Scene comparison data:

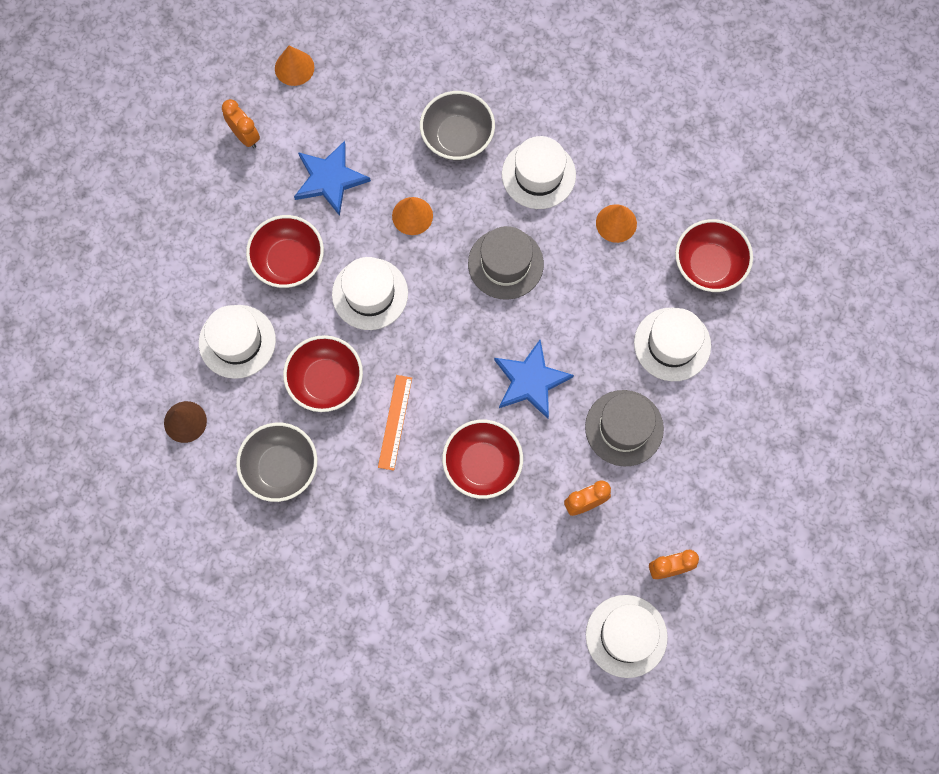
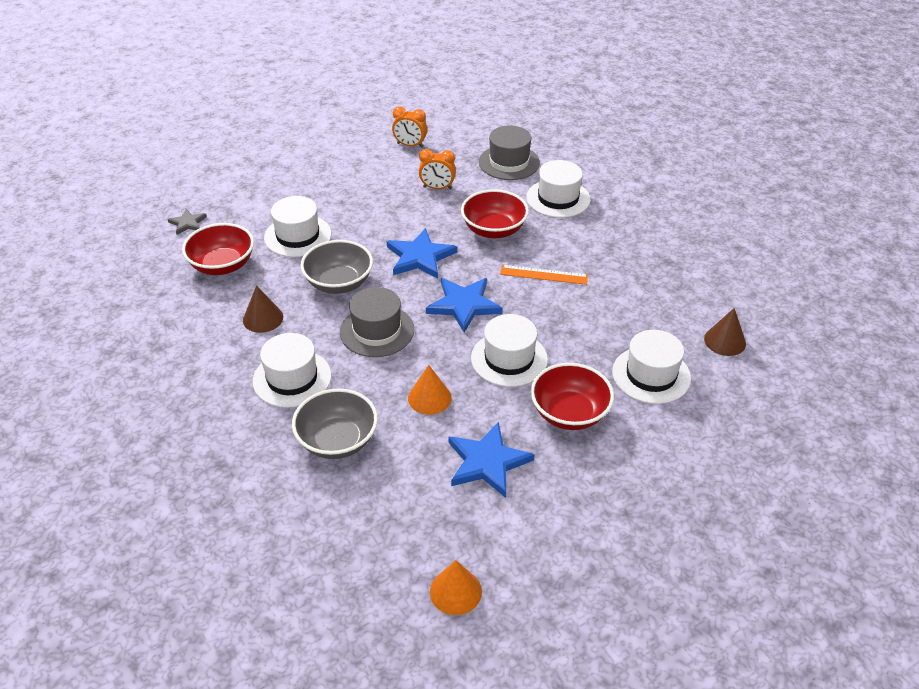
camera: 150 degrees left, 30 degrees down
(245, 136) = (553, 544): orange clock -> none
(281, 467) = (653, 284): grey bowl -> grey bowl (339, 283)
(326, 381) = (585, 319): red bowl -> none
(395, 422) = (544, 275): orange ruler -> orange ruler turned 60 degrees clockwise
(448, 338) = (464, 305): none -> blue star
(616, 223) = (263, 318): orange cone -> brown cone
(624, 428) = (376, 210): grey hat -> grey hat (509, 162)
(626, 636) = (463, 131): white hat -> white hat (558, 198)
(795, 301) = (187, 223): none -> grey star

==

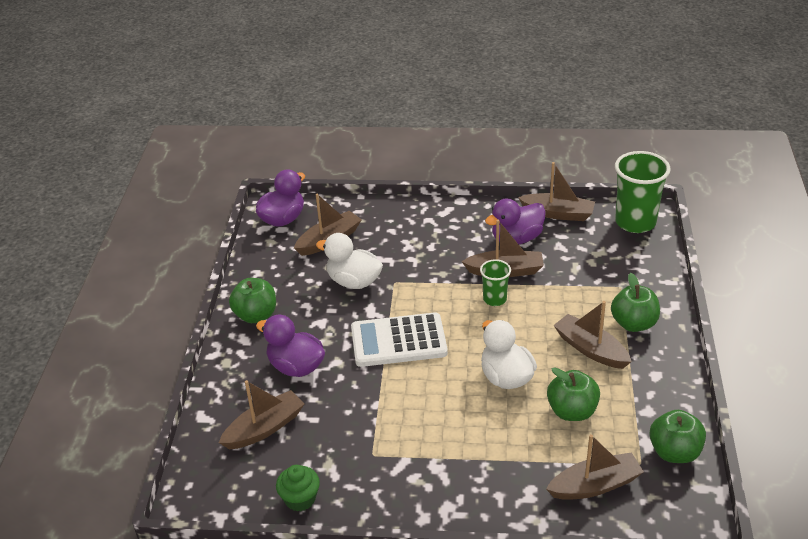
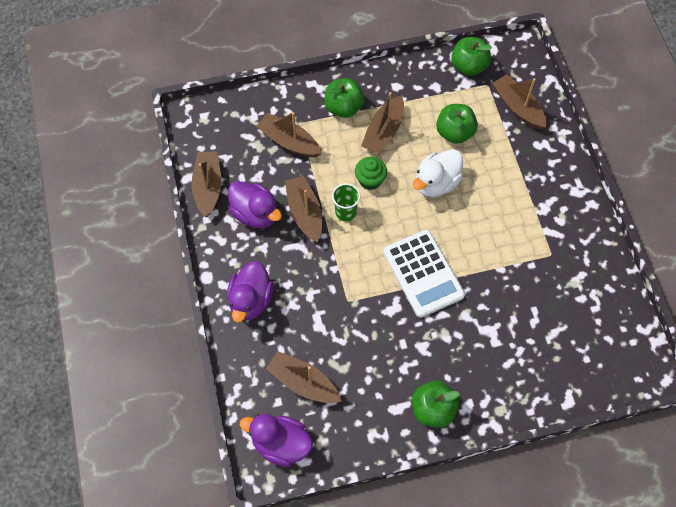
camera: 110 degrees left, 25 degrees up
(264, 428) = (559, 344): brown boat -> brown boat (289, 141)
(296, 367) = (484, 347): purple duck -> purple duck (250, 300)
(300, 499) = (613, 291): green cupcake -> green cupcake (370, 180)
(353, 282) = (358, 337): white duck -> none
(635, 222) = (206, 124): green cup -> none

--

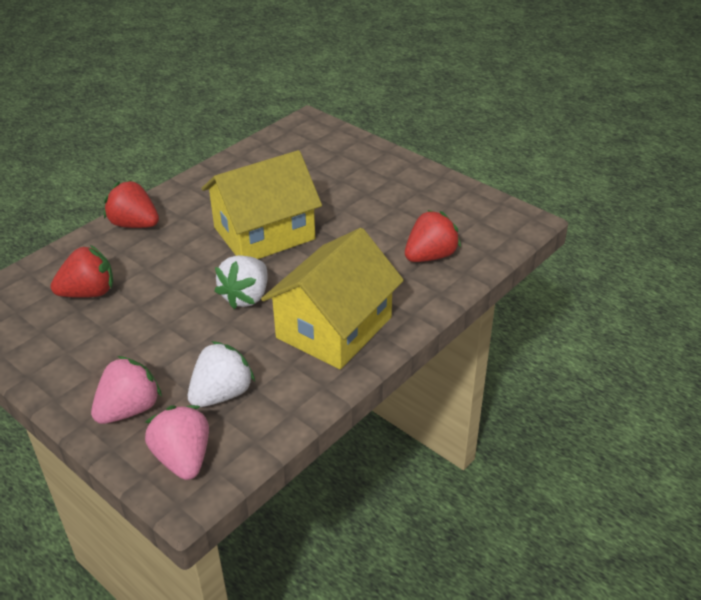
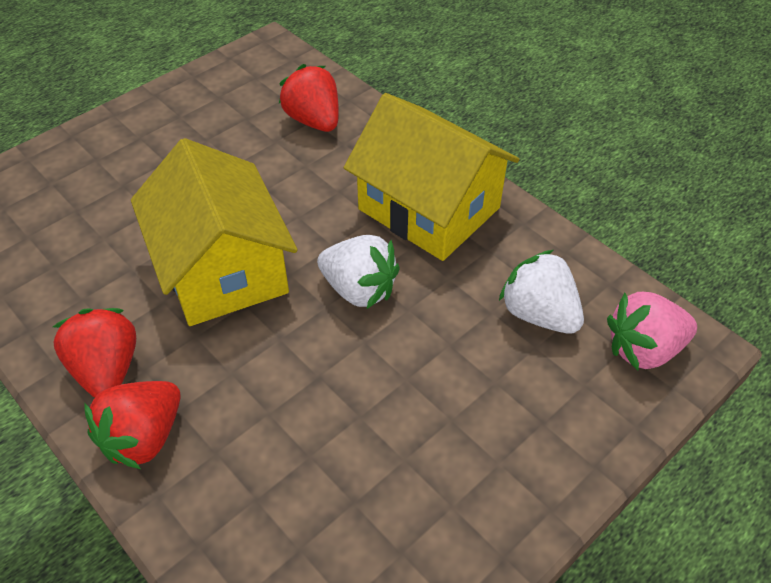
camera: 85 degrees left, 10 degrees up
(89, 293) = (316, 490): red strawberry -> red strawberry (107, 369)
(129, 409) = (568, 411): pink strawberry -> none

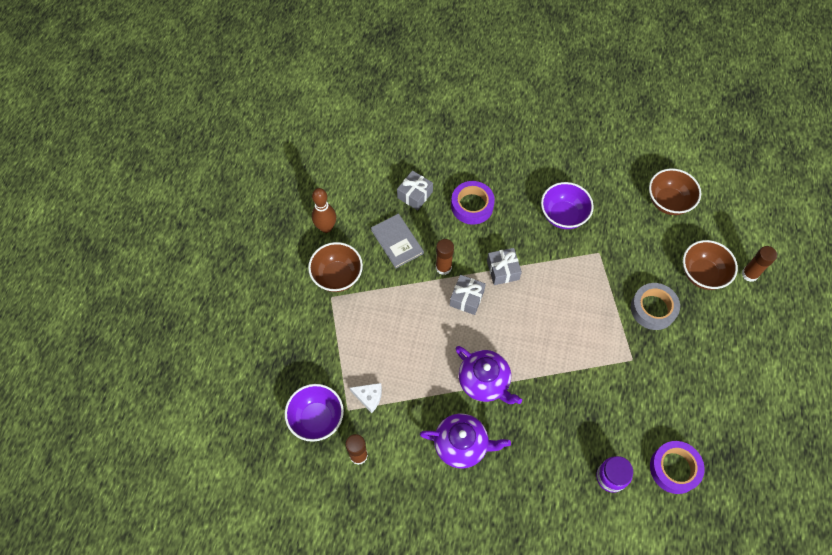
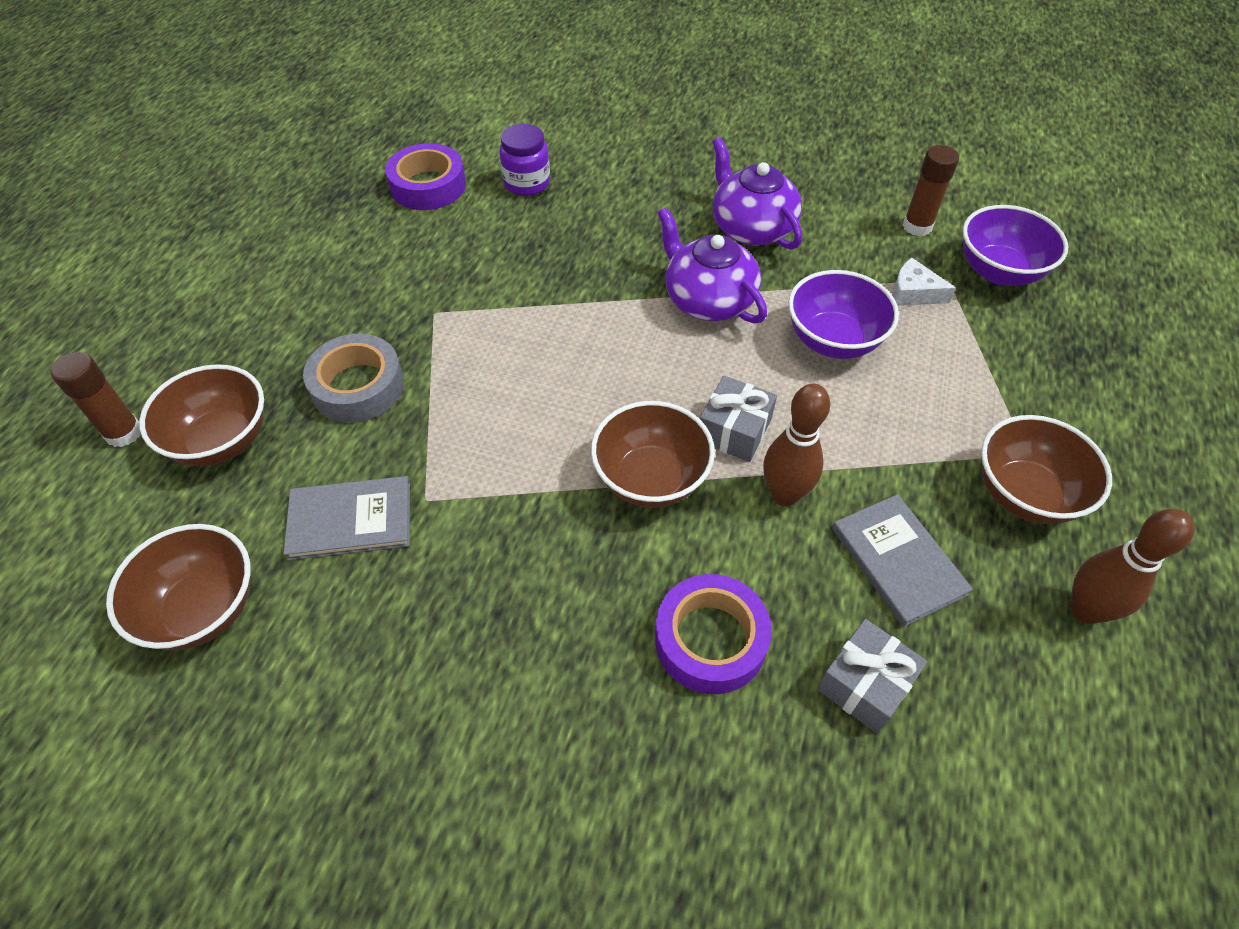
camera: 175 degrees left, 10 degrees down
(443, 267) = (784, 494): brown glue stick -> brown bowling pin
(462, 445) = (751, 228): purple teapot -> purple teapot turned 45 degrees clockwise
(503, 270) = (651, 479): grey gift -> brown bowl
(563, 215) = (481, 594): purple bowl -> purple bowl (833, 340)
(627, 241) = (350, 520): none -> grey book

### Task instructions
In the entries above, find the line with "(300, 499) = (613, 291): green" and the line with "(635, 222) = (206, 124): green cup -> none", then set down exactly those two and every line between them, nothing else.

### Solved exercise
(300, 499) = (613, 291): green cupcake -> green cupcake (370, 180)
(353, 282) = (358, 337): white duck -> none
(635, 222) = (206, 124): green cup -> none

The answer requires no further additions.